Where a line of the following data contains the string "DRIVER", include it in the tally. Report the total alone.

□ □ □

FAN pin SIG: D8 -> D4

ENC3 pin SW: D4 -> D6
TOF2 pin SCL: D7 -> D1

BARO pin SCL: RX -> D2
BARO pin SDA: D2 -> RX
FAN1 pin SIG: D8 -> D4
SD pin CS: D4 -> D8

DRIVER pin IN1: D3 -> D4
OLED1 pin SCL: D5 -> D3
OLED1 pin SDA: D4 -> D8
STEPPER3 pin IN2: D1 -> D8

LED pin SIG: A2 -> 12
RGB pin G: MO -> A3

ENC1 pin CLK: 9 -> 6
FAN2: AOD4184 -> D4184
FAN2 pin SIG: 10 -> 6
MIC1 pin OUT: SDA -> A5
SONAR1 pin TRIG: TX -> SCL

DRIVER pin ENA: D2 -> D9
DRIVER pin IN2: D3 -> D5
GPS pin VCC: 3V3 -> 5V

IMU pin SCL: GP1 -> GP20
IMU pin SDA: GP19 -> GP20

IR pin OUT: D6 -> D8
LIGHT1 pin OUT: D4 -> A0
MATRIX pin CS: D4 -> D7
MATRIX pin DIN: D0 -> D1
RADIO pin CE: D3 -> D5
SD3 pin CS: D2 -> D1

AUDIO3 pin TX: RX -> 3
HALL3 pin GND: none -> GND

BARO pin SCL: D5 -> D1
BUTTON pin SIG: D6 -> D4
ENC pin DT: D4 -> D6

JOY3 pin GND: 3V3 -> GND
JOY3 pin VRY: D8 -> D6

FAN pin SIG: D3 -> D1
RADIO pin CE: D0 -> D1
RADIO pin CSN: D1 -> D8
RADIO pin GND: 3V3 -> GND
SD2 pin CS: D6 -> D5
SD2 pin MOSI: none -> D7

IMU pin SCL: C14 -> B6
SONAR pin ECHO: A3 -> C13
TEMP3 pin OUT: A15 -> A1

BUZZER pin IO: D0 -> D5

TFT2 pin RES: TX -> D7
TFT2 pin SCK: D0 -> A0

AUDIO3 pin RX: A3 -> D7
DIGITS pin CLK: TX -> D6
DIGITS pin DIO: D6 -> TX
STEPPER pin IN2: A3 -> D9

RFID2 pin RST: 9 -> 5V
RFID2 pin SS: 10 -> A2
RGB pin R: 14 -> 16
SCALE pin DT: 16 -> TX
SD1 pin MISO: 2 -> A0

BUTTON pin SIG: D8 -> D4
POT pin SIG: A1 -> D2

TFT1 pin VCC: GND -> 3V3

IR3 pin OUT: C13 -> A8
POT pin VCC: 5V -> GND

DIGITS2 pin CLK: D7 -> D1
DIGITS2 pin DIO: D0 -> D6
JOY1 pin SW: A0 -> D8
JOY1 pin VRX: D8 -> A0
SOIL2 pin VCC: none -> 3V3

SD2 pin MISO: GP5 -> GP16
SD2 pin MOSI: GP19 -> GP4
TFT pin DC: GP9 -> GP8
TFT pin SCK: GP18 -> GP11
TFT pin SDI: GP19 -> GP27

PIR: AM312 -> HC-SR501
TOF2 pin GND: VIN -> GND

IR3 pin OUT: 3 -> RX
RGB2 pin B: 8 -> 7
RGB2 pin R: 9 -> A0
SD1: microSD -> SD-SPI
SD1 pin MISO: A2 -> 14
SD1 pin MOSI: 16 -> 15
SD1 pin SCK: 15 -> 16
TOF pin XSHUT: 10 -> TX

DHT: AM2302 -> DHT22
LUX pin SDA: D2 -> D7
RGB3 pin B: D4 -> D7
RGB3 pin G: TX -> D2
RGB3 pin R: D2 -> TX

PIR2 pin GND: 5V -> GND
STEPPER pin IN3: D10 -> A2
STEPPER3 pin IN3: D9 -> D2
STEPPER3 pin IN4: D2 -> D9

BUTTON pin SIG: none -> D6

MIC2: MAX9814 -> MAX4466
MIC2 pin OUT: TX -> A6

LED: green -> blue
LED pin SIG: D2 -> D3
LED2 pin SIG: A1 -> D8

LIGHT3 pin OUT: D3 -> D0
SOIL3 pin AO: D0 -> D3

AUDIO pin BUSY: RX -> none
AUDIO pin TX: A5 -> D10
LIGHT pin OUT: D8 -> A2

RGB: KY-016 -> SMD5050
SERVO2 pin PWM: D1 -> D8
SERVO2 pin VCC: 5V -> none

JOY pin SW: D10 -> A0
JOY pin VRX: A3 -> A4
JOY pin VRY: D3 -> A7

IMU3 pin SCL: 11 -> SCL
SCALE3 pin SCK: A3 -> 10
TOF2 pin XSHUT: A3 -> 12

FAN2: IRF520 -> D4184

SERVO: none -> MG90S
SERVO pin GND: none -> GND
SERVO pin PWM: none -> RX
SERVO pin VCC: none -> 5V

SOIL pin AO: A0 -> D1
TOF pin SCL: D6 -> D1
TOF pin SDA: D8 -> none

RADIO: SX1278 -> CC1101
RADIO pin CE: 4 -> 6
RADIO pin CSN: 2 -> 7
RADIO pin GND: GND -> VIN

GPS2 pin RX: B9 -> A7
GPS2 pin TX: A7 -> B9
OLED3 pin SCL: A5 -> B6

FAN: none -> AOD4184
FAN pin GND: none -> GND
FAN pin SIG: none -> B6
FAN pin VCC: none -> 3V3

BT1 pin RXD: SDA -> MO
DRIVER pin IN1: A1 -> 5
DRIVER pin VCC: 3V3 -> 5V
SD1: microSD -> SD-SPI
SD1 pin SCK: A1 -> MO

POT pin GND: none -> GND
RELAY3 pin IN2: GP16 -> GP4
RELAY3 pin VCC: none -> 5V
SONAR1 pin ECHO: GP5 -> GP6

□ □ □

Output of the task: 5